[[ SOURCE RECORDS open ]]

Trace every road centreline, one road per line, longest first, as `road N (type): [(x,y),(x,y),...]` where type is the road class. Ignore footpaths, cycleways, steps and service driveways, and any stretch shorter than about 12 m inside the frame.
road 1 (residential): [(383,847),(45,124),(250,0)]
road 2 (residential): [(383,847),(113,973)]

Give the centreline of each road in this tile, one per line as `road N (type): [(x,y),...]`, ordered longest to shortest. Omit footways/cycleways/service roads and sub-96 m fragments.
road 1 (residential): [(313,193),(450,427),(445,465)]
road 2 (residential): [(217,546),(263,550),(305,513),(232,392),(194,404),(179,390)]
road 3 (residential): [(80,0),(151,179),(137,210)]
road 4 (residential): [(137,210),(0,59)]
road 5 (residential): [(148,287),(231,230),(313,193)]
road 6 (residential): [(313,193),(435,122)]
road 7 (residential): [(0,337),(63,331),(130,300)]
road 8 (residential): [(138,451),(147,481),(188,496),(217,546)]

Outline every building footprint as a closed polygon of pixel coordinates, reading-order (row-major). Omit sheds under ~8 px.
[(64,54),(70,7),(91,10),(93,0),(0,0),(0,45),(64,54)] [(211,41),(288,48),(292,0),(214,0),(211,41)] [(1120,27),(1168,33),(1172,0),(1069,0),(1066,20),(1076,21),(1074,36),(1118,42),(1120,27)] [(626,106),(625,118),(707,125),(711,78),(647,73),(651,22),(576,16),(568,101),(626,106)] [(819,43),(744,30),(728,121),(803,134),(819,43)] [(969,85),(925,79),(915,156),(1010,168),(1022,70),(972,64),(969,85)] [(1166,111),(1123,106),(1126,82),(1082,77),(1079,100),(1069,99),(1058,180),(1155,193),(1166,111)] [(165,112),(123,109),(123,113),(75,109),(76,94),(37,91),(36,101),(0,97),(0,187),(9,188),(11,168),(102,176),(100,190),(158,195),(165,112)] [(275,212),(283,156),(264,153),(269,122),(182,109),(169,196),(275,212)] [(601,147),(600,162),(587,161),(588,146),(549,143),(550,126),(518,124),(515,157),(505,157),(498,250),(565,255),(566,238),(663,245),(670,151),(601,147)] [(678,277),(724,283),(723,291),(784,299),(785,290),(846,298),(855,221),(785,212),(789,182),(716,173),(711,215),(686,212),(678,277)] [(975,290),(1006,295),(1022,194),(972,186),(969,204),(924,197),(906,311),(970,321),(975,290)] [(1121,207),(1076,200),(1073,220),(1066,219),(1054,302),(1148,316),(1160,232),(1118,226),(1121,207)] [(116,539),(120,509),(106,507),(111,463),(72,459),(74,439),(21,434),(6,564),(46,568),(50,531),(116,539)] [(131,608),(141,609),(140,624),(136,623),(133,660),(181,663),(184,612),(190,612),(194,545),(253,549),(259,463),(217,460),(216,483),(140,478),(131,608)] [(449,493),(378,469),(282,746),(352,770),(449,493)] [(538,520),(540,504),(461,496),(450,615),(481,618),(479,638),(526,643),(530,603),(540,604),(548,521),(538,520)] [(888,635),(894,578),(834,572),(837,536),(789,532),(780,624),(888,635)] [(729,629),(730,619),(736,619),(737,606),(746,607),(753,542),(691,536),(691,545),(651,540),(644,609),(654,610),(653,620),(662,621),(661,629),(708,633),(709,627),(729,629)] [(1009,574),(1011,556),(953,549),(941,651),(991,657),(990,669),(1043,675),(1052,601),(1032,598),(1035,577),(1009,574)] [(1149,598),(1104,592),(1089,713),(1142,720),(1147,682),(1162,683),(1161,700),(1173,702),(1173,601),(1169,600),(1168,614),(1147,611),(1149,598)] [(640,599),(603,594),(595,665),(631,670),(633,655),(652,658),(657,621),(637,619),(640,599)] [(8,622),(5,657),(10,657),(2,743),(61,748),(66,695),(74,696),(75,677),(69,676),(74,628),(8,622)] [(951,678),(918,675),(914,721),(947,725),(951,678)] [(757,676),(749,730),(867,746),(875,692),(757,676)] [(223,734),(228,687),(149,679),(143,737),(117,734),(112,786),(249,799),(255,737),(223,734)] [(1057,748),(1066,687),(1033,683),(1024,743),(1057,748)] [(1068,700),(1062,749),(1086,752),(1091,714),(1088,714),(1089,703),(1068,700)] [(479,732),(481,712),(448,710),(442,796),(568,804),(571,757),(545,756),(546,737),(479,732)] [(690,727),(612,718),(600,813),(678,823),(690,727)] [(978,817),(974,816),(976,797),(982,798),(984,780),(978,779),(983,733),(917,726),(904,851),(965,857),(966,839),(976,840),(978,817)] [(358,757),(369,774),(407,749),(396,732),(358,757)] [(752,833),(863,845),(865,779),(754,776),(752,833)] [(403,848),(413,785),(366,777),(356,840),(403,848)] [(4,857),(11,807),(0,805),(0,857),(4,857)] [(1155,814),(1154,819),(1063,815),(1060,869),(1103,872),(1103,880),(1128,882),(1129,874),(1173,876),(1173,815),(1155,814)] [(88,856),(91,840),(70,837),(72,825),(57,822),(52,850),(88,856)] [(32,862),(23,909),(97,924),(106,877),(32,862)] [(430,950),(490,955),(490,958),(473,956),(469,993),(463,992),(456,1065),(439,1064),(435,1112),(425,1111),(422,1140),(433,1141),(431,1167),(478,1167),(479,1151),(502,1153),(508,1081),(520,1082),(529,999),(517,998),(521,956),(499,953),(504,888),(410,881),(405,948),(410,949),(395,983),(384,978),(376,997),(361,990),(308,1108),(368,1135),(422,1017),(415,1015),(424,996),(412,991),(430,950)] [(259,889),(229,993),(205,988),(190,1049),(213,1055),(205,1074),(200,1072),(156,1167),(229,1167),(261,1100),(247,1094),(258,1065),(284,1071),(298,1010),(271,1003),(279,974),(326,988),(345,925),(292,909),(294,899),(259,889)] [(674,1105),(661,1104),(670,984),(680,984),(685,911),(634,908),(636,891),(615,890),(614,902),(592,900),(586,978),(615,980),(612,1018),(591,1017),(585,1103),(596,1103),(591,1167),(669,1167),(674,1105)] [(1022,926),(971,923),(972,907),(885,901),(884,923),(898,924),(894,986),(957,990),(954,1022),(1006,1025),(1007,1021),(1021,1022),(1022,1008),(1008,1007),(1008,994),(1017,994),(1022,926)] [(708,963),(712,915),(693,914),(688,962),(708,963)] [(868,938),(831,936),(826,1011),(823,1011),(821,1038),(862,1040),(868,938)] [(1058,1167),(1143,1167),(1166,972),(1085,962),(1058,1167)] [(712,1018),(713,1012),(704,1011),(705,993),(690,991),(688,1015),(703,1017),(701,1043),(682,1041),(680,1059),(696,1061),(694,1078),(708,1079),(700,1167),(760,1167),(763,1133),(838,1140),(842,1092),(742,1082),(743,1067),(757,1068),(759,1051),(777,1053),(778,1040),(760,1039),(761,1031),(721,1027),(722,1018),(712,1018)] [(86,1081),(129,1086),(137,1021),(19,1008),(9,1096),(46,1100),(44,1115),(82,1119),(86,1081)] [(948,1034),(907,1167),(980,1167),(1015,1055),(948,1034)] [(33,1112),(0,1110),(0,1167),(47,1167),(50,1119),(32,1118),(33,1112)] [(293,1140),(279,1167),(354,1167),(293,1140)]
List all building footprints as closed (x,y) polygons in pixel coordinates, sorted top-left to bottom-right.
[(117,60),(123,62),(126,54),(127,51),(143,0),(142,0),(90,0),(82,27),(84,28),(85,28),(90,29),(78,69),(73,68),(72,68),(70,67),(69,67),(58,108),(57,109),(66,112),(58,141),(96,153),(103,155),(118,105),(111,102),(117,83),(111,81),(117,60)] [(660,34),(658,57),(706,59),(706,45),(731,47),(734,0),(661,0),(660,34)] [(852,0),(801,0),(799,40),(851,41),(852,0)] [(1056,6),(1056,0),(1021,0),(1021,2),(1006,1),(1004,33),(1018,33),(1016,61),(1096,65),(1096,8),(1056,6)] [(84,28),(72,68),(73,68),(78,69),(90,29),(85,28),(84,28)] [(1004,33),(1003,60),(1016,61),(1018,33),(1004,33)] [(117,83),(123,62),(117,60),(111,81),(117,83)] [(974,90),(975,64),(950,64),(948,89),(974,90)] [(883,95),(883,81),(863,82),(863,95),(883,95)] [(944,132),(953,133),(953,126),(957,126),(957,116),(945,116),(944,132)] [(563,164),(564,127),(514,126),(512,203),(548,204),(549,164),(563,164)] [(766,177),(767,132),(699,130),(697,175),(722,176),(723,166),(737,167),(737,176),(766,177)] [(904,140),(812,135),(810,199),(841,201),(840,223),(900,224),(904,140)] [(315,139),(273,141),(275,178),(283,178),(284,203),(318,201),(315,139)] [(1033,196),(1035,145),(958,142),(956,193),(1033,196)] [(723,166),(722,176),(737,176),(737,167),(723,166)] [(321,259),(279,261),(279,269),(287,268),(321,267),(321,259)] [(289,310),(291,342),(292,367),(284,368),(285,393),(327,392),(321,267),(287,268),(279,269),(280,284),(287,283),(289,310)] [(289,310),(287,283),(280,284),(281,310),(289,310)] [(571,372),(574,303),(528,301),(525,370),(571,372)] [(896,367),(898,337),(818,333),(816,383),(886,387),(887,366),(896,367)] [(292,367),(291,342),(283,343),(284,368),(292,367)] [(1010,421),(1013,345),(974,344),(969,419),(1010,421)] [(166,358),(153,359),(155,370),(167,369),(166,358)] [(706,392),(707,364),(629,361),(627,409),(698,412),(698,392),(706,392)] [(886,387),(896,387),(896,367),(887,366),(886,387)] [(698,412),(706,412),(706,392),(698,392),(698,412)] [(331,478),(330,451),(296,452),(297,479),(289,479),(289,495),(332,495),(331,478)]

[[ SOURCE RECORDS closed ]]

YOUR ASSIGNMENT: Go through the records above. Copy each line in which the string "coordinates" appears.

PROBLEM SOLUTION:
Outline every building footprint as a closed polygon of pixel coordinates, reading-order (row-major). Omit sheds under ~8 px.
List all building footprints as closed (x,y) polygons in pixel coordinates, sorted top-left to bottom-right.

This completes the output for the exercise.